Dataset content Block Start

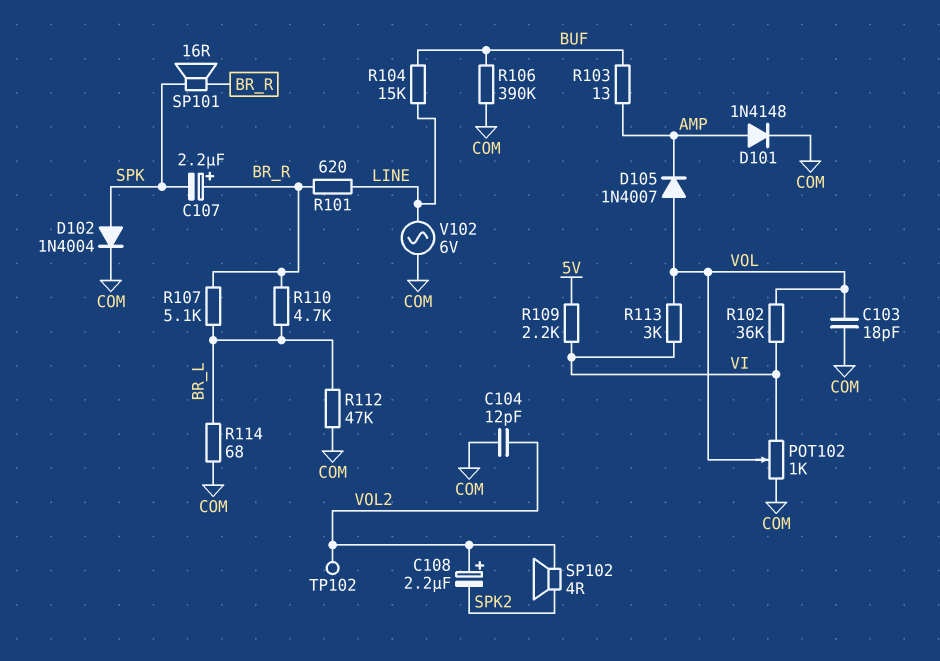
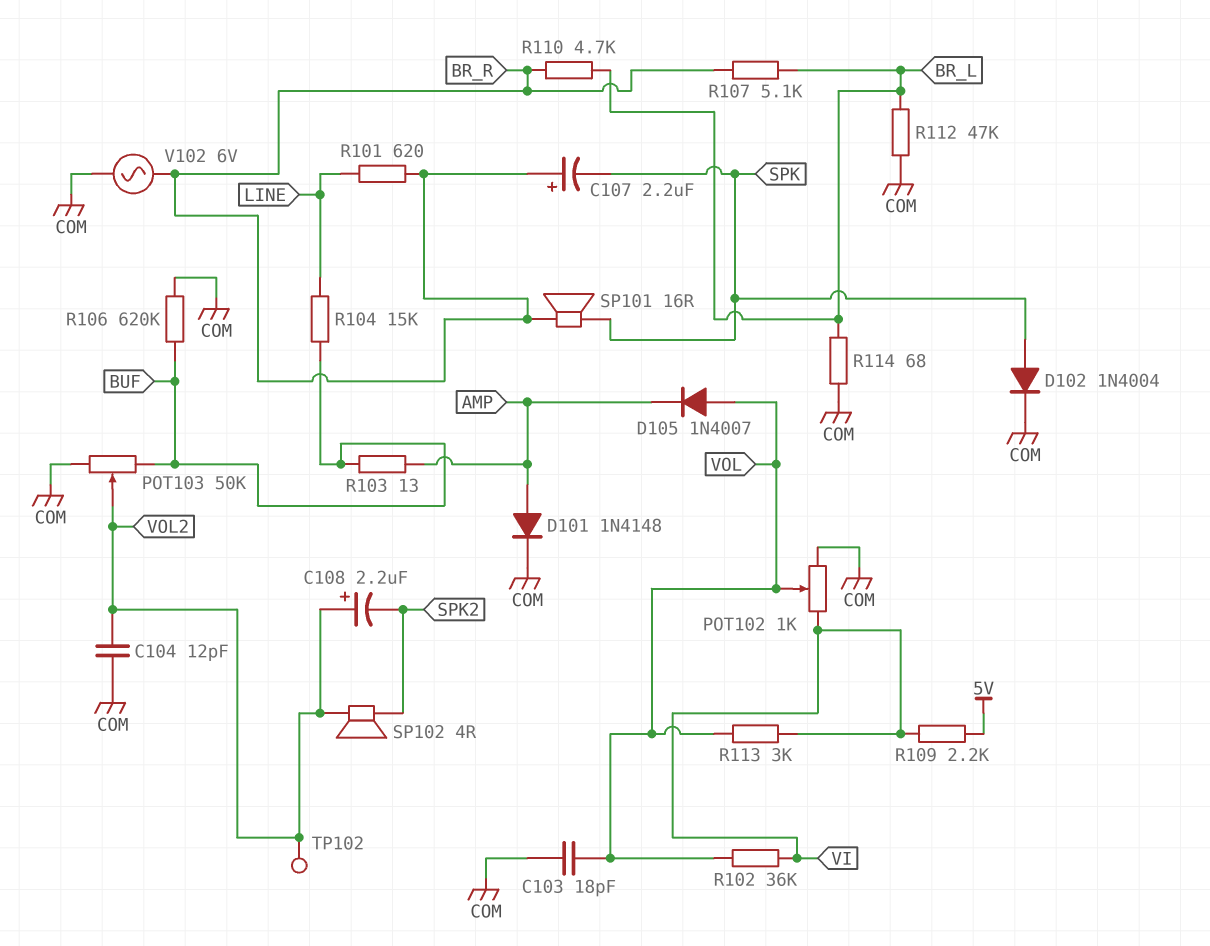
POT103: none -> 50k (BUF, COM, wiper VOL2)
R106: 390k (BUF, COM) -> 620k (BUF, COM)
V102: AC 6V (COM, LINE) -> AC 6V (BR_R, COM)

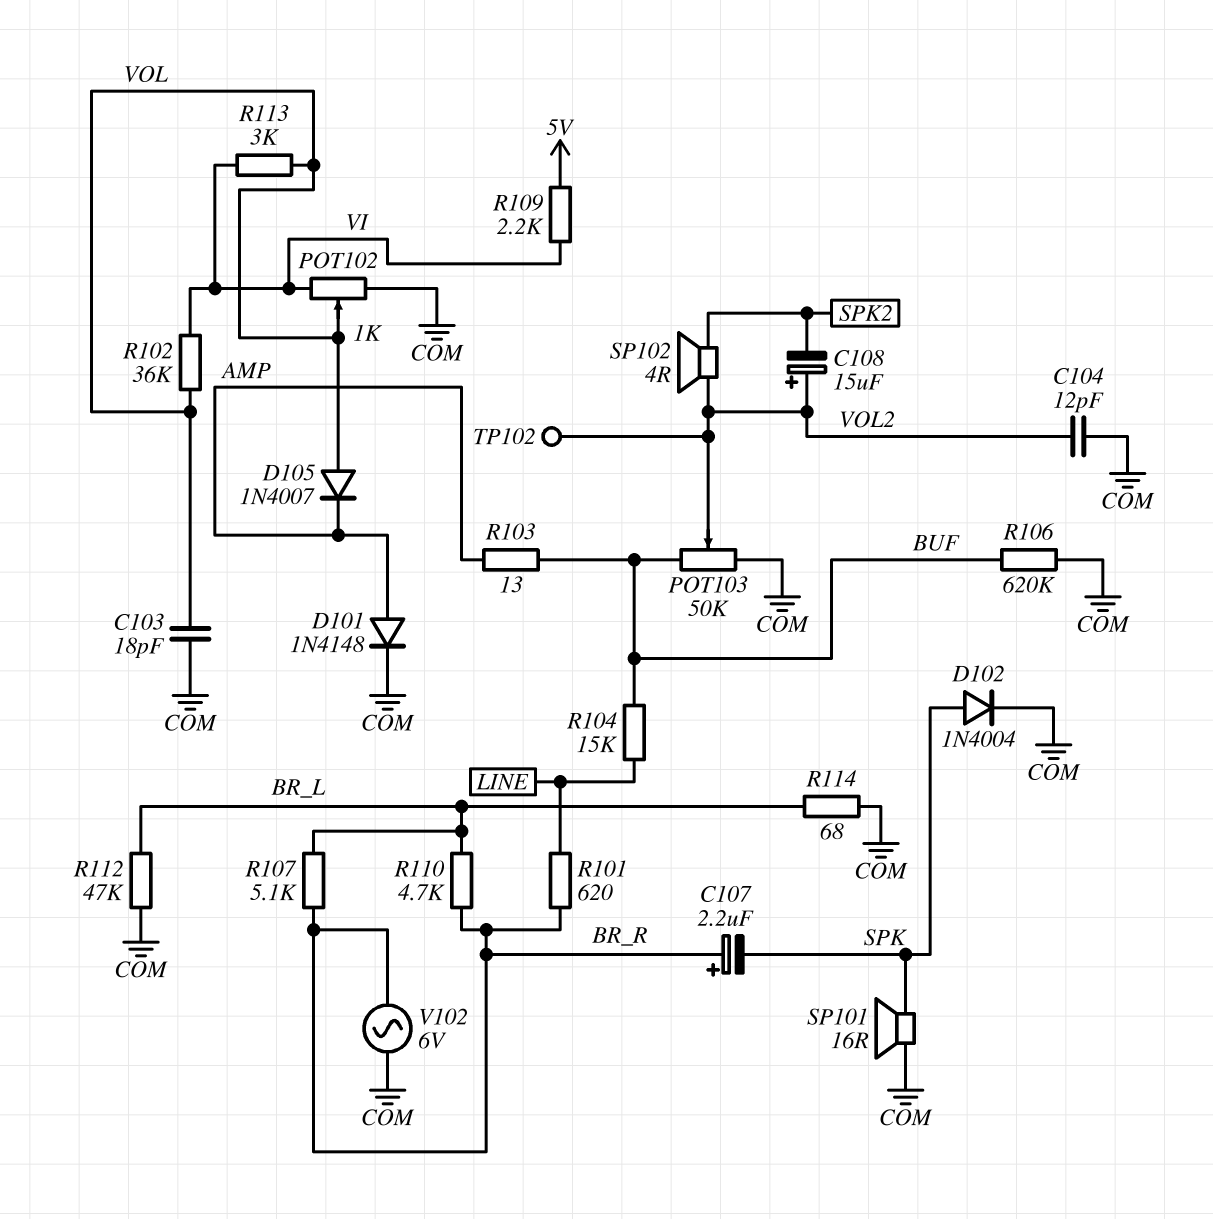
C108: 2.2uF (plus VOL2, minus SPK2) -> 15uF (plus VOL2, minus SPK2)
SP101: speaker 16R (BR_R, SPK) -> speaker 16R (COM, SPK)

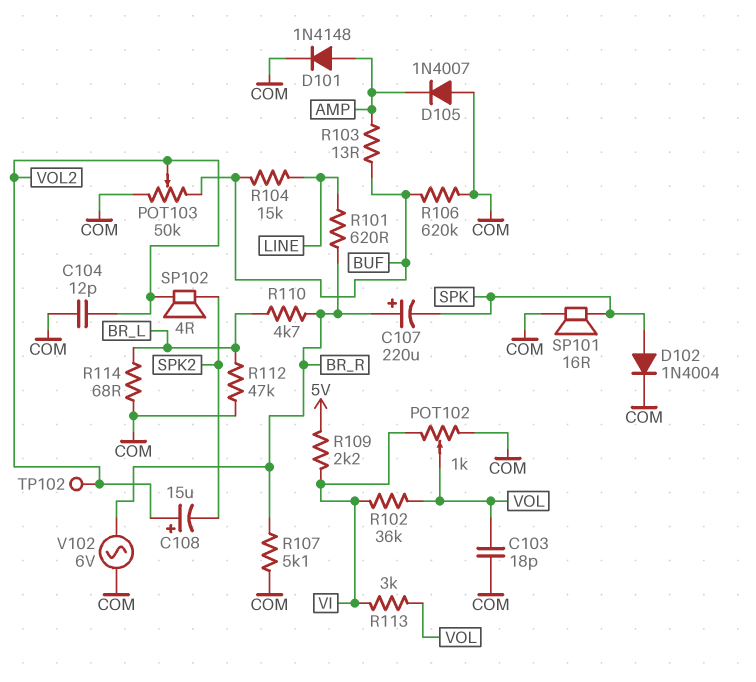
C107: 2.2uF (plus BR_R, minus SPK) -> 220uF (plus BR_R, minus SPK)
D105: diode 1N4007 (A VOL, K AMP) -> diode 1N4007 (A COM, K AMP)
R107: 5.1k (BR_L, BR_R) -> 5.1k (BR_R, COM)

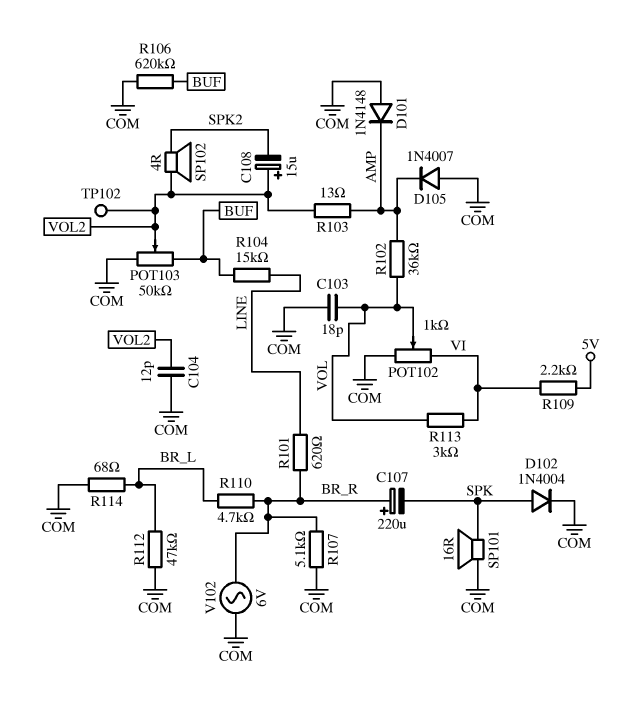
D101: diode 1N4148 (A AMP, K COM) -> diode 1N4148 (A COM, K AMP)
R102: 36k (VI, VOL) -> 36k (AMP, VOL)
R103: 13 (AMP, BUF) -> 13 (AMP, VOL2)

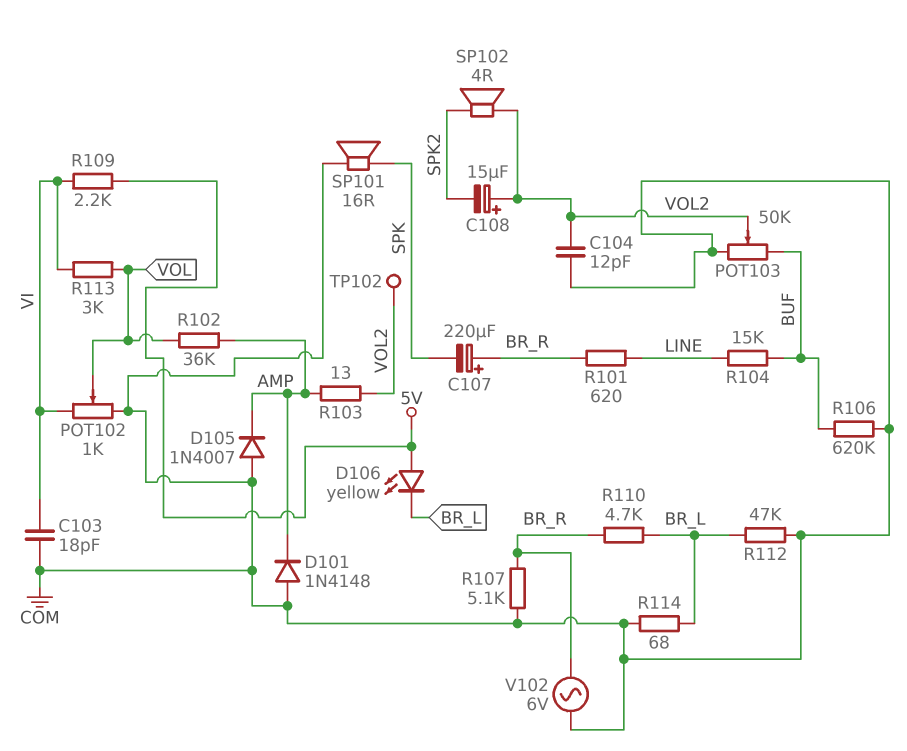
C103: 18pF (COM, VOL) -> 18pF (COM, VI)
D102: diode 1N4004 (A SPK, K COM) -> none
D106: none -> LED yellow (A 5V, K BR_L)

Dataset content Block End

## Required work:
The material above is to be transcribed exactly, with its images omitted.

## Written answer:
POT103: none -> 50k (BUF, COM, wiper VOL2)
R106: 390k (BUF, COM) -> 620k (BUF, COM)
V102: AC 6V (COM, LINE) -> AC 6V (BR_R, COM)

C108: 2.2uF (plus VOL2, minus SPK2) -> 15uF (plus VOL2, minus SPK2)
SP101: speaker 16R (BR_R, SPK) -> speaker 16R (COM, SPK)

C107: 2.2uF (plus BR_R, minus SPK) -> 220uF (plus BR_R, minus SPK)
D105: diode 1N4007 (A VOL, K AMP) -> diode 1N4007 (A COM, K AMP)
R107: 5.1k (BR_L, BR_R) -> 5.1k (BR_R, COM)

D101: diode 1N4148 (A AMP, K COM) -> diode 1N4148 (A COM, K AMP)
R102: 36k (VI, VOL) -> 36k (AMP, VOL)
R103: 13 (AMP, BUF) -> 13 (AMP, VOL2)

C103: 18pF (COM, VOL) -> 18pF (COM, VI)
D102: diode 1N4004 (A SPK, K COM) -> none
D106: none -> LED yellow (A 5V, K BR_L)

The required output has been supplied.